> [TASK REQUIREMENTS] Provide again, from the entries below, every line from the one containing "camera: 175 degrees right, 0 degrees up" through the one containing "(651, 465) = (605, 152): brown", exactly as written, and no other line.

> [SUPPLIED MATERIAL]
▼

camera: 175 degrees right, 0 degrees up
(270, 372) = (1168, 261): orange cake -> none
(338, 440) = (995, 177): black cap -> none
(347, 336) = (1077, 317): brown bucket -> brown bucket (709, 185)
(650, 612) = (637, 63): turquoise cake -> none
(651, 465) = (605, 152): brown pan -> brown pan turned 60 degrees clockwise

▲
▼

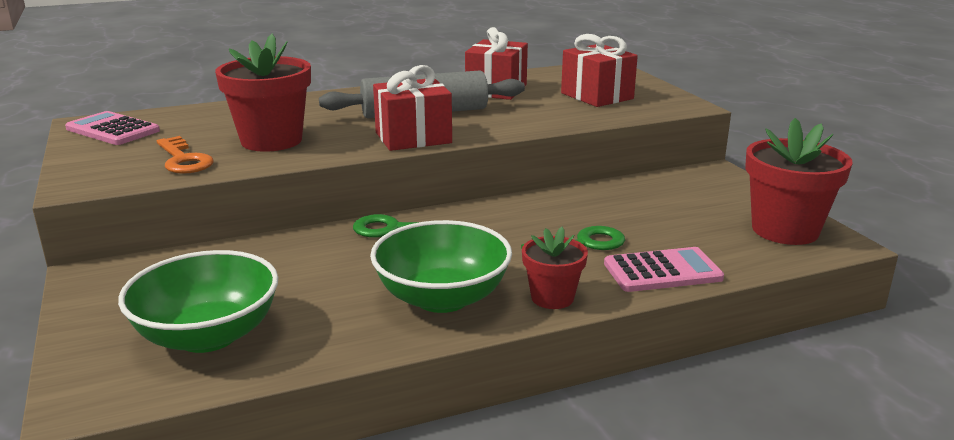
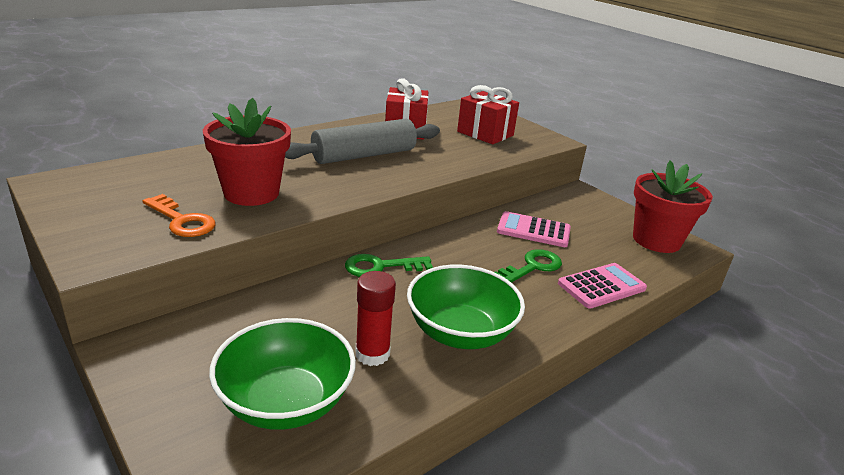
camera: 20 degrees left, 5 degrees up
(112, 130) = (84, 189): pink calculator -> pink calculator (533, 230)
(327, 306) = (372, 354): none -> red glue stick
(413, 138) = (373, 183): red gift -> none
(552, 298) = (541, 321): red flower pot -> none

▲

> [RESULT OF THIS TASK]
camera: 175 degrees right, 0 degrees up
(270, 372) = (1168, 261): orange cake -> none
(338, 440) = (995, 177): black cap -> none
(347, 336) = (1077, 317): brown bucket -> brown bucket (709, 185)
(650, 612) = (637, 63): turquoise cake -> none
(651, 465) = (605, 152): brown pan -> brown pan turned 60 degrees clockwise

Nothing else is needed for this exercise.